How to complete this task →
In the material below, find every line containing "yellow" and copy that line.

======

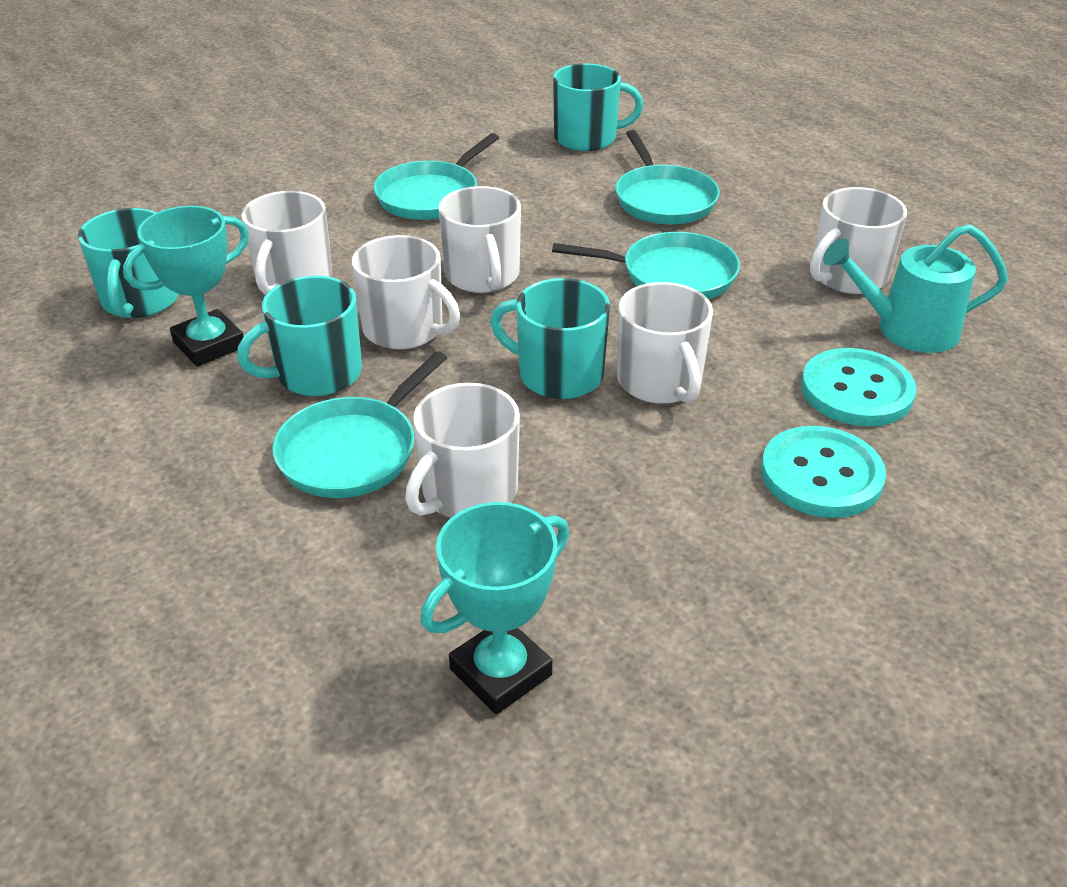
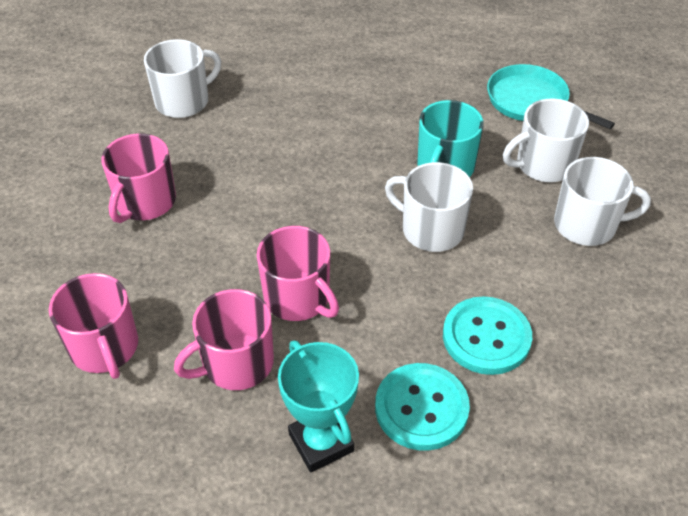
pink mug: 0 -> 4
turquoise mug: 4 -> 1
turquoise pan: 4 -> 1
turquoise trophy: 2 -> 1
turquoise watering can: 1 -> 0
white mug: 6 -> 4

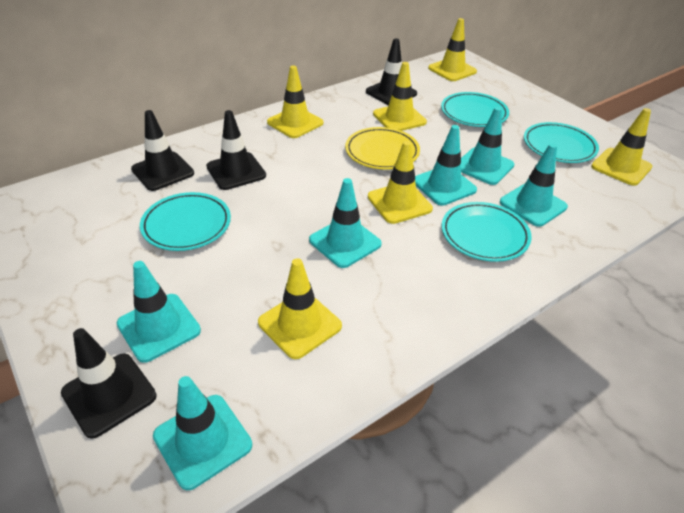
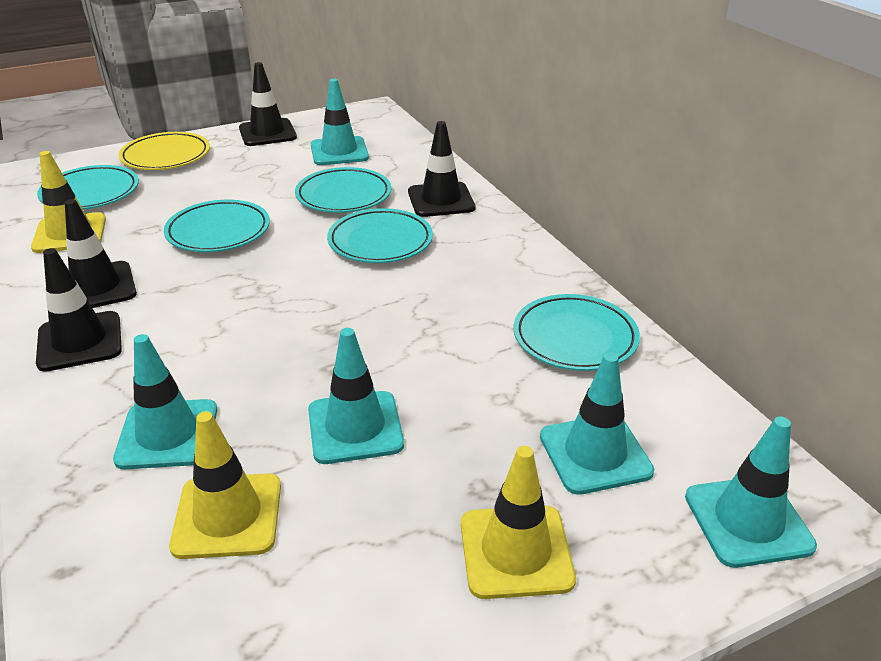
turquoise plate: 4 -> 5
turquoise traffic cone: 6 -> 5
yellow traffic cone: 6 -> 3

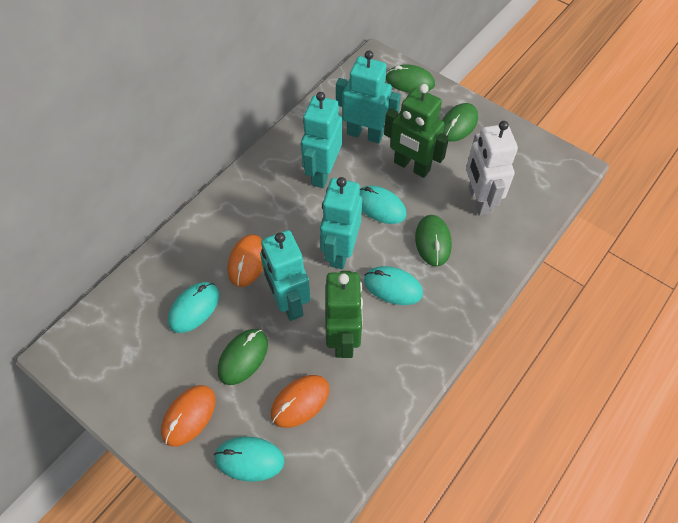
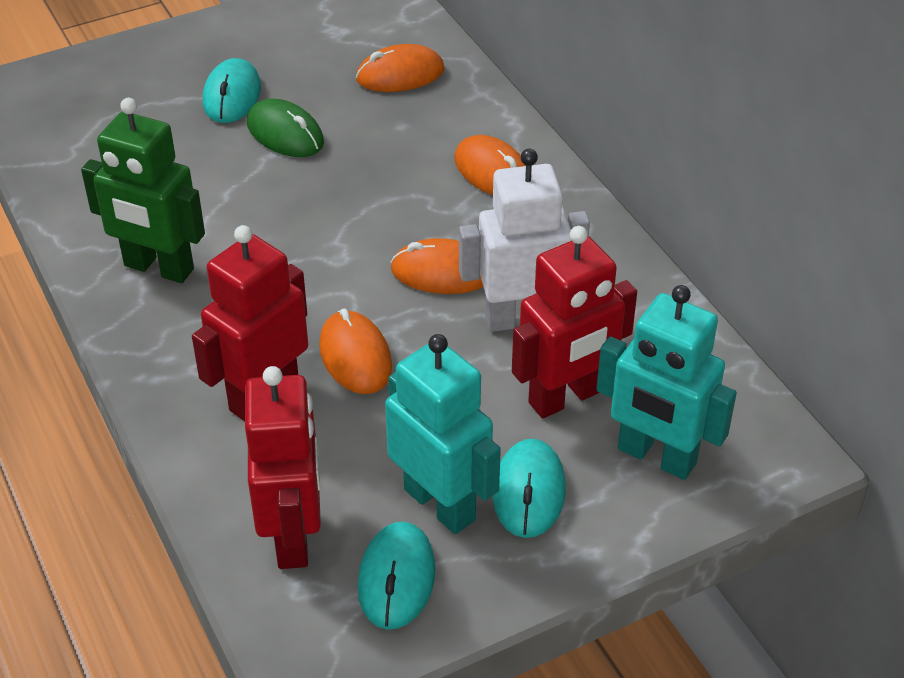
green mouse: 4 -> 1
green robot: 2 -> 1
orange mouse: 3 -> 4
red robot: 0 -> 3
turquoise mouse: 4 -> 3
turquoise robot: 4 -> 2

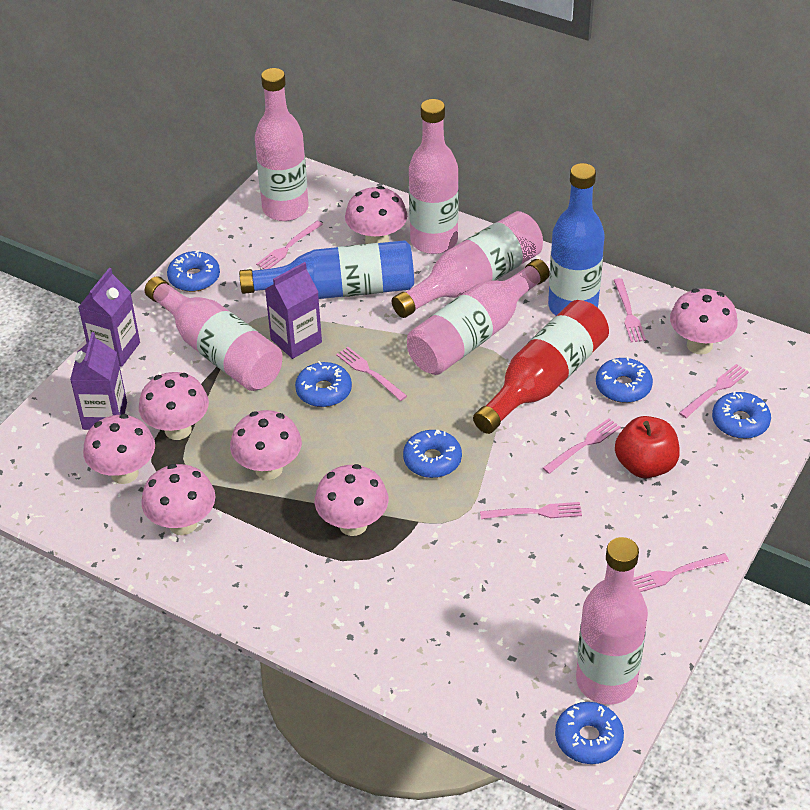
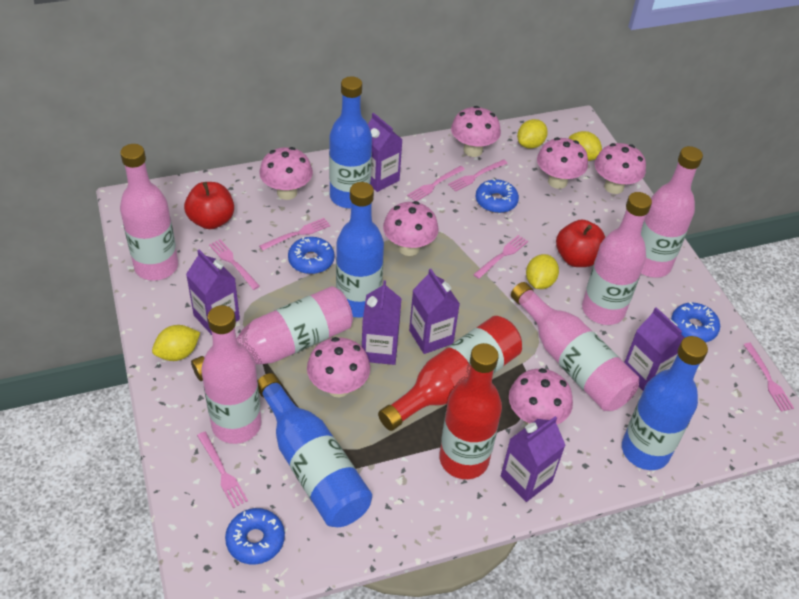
blue bottle: 2 -> 4
blue donut: 6 -> 4
purple carton: 3 -> 6
red apple: 1 -> 2
red bottle: 1 -> 2
yellow lemon: 0 -> 4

======

Output for this task →
yellow traffic cone: 6 -> 3
yellow lemon: 0 -> 4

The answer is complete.